▸ **TASK REQUIREMENTS**: Print, in exact form, the lines below from the one containing "(537, 472) = (530, 177): none -> orange cube" through the one containing "(665, 881) = (640, 517): none", and omit all others.

▸ **PROVIDED RECORDS**:
# # #
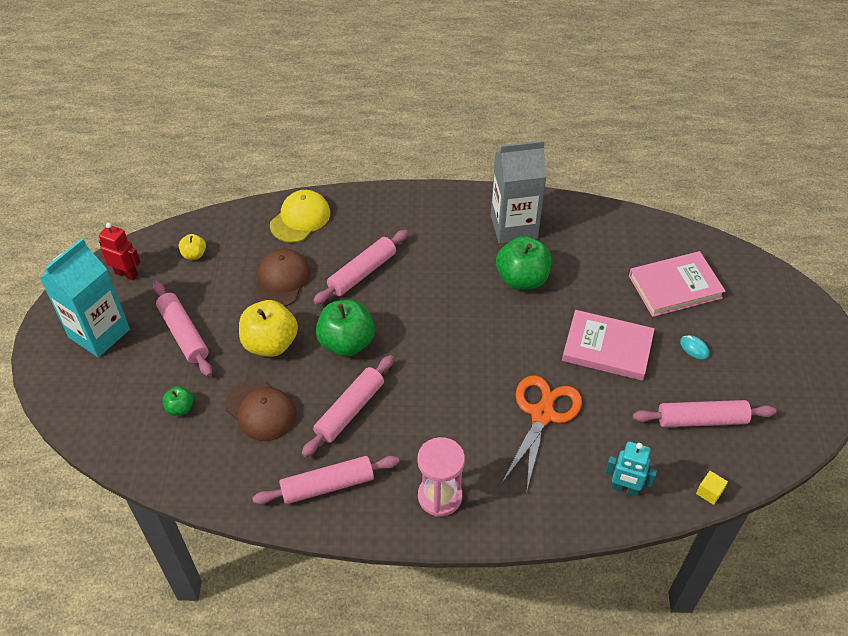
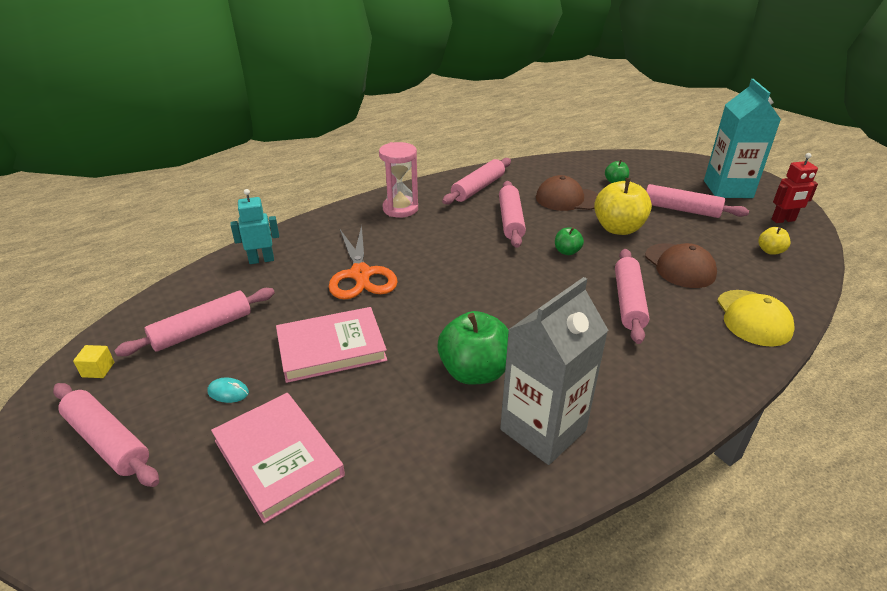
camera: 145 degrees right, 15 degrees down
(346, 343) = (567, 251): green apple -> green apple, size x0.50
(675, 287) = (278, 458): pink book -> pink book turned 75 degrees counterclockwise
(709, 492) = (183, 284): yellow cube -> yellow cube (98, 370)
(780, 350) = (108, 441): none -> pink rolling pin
# # #
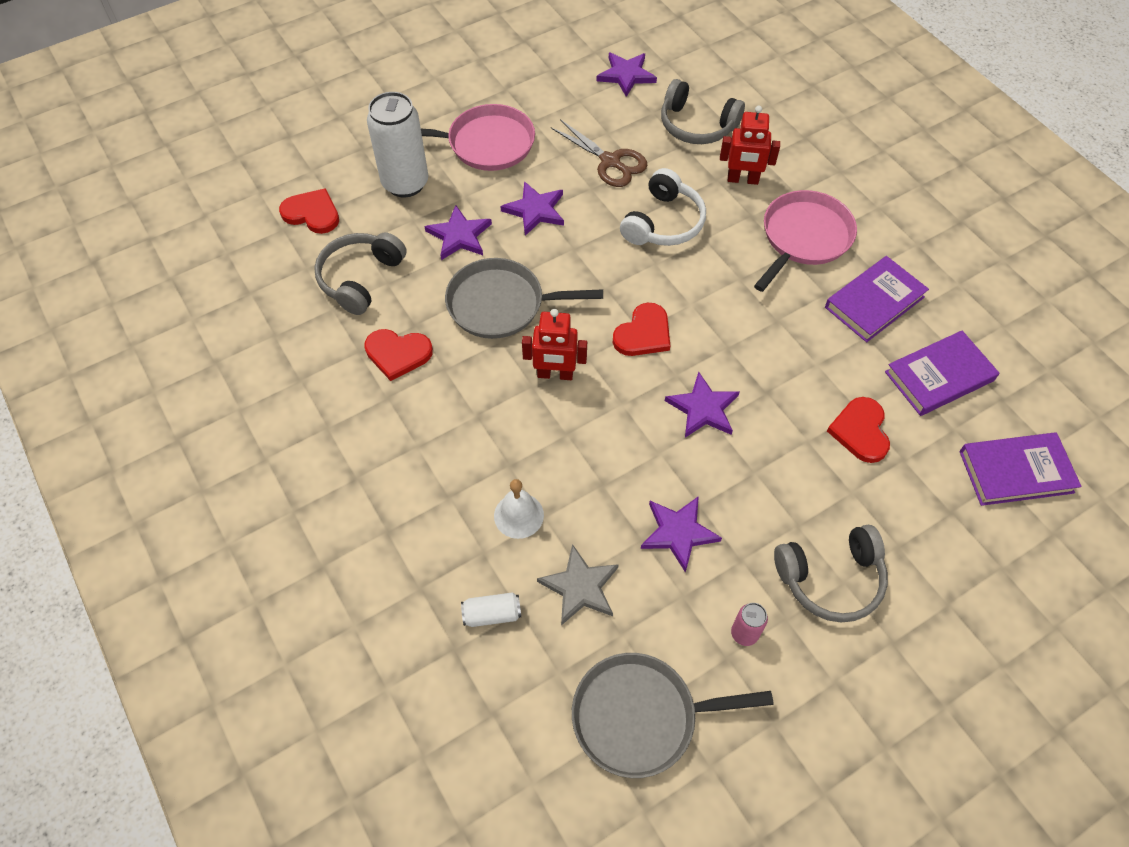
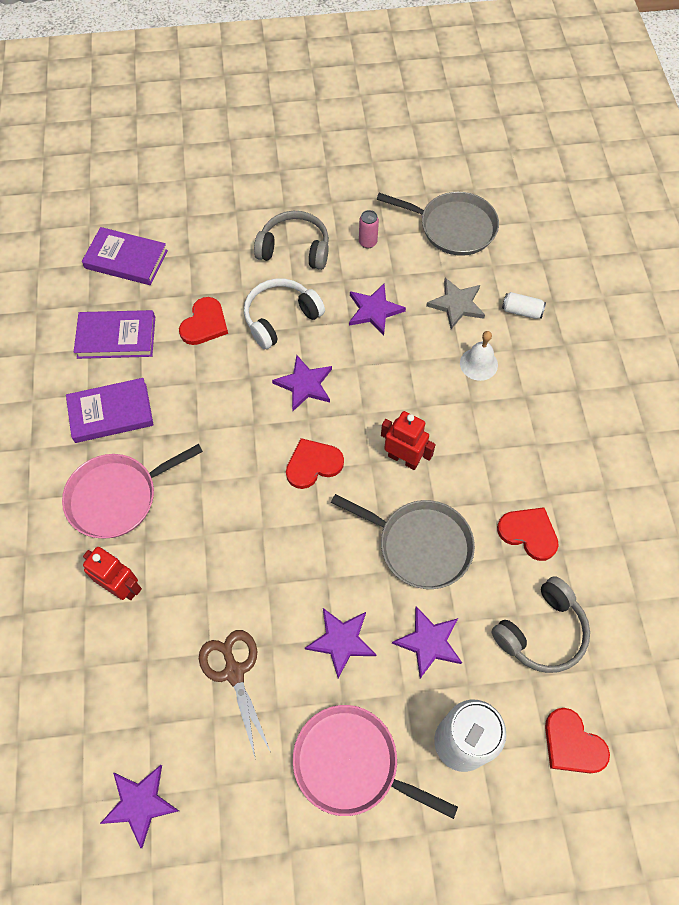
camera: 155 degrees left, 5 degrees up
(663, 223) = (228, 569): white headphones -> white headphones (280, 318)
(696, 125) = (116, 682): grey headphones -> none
# # #
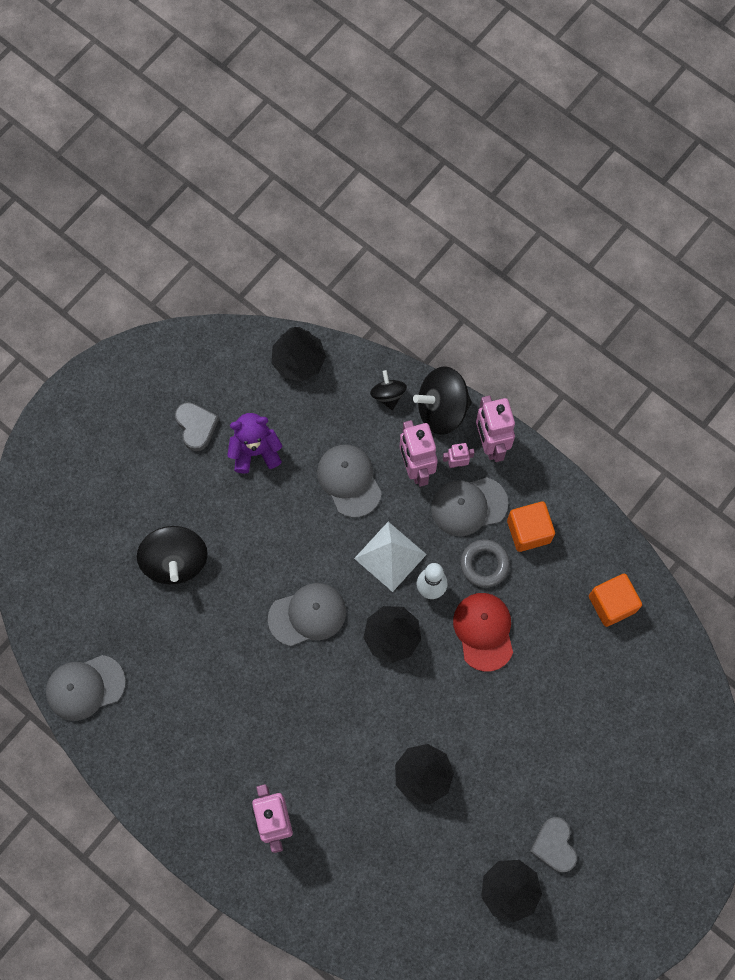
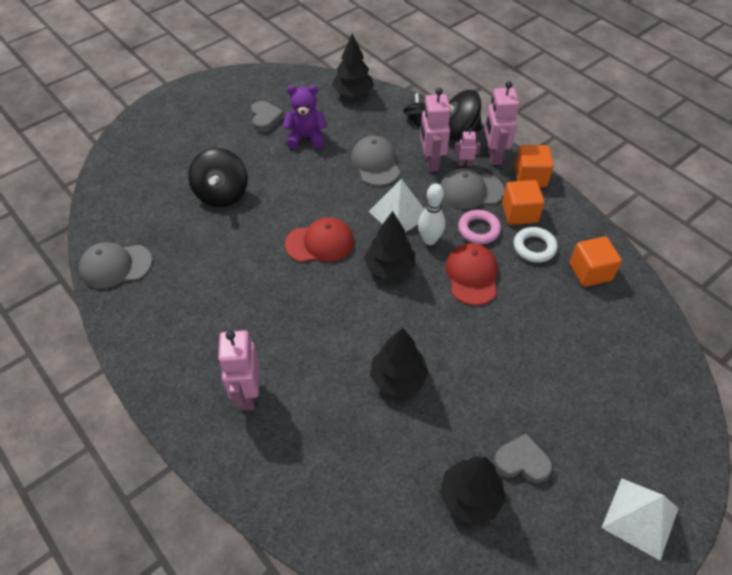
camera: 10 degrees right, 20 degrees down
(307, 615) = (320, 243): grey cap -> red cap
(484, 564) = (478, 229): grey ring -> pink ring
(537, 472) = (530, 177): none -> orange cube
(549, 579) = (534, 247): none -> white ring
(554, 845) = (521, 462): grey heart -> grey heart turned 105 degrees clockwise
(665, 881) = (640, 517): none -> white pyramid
# # #
▸ **SOLUTION**:
(537, 472) = (530, 177): none -> orange cube
(549, 579) = (534, 247): none -> white ring
(554, 845) = (521, 462): grey heart -> grey heart turned 105 degrees clockwise
(665, 881) = (640, 517): none -> white pyramid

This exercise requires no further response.